→ Dataset records:

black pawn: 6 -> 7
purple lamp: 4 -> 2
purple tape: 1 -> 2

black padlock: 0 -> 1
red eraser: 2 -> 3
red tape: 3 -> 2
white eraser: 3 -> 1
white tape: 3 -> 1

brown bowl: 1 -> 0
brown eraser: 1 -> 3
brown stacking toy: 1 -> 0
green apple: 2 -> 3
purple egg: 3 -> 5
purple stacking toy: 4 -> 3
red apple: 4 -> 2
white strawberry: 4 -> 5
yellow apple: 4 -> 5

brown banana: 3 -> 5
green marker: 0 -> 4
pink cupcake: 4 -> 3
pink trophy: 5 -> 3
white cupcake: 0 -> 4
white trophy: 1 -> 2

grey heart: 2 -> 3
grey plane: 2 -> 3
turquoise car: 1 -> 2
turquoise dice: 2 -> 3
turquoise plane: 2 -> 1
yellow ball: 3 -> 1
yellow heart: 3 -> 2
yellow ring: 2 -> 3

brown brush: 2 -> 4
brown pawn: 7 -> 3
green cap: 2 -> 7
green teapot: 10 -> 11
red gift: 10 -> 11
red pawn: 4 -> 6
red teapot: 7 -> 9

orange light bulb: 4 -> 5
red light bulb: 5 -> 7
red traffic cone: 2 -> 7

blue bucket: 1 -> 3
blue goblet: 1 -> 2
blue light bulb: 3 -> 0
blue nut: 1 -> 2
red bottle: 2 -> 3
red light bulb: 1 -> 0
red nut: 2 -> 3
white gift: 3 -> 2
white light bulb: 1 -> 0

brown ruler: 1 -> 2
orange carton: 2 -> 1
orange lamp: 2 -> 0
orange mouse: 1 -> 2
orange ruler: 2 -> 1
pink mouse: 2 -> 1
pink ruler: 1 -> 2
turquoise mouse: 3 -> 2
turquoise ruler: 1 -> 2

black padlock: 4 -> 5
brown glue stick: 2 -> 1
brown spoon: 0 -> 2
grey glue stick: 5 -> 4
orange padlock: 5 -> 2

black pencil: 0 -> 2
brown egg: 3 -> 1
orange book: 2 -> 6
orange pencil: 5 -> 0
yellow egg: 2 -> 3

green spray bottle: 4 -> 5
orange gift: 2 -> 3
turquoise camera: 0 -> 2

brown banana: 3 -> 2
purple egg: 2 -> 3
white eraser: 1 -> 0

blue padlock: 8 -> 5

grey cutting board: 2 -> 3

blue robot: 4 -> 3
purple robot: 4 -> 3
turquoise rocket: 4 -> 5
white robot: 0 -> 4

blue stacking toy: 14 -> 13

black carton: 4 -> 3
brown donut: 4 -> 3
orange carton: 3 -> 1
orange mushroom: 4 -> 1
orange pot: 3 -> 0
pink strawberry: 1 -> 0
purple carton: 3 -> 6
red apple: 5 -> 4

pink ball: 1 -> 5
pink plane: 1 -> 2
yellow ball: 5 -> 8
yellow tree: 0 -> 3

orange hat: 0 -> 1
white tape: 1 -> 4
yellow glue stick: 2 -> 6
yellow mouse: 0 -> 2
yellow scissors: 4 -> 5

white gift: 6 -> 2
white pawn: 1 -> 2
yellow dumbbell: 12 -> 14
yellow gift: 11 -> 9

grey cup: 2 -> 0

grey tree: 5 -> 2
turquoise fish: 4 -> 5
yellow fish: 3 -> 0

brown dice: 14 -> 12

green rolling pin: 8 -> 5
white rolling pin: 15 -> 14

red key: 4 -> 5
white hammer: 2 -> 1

→ What to work on:
What is asked for is an exact copy of the lines above from the one containing "pink strawberry: 1 -> 0" through the one containing "grey tree: 5 -> 2", and only those.

→ Response for this exercise:
pink strawberry: 1 -> 0
purple carton: 3 -> 6
red apple: 5 -> 4

pink ball: 1 -> 5
pink plane: 1 -> 2
yellow ball: 5 -> 8
yellow tree: 0 -> 3

orange hat: 0 -> 1
white tape: 1 -> 4
yellow glue stick: 2 -> 6
yellow mouse: 0 -> 2
yellow scissors: 4 -> 5

white gift: 6 -> 2
white pawn: 1 -> 2
yellow dumbbell: 12 -> 14
yellow gift: 11 -> 9

grey cup: 2 -> 0

grey tree: 5 -> 2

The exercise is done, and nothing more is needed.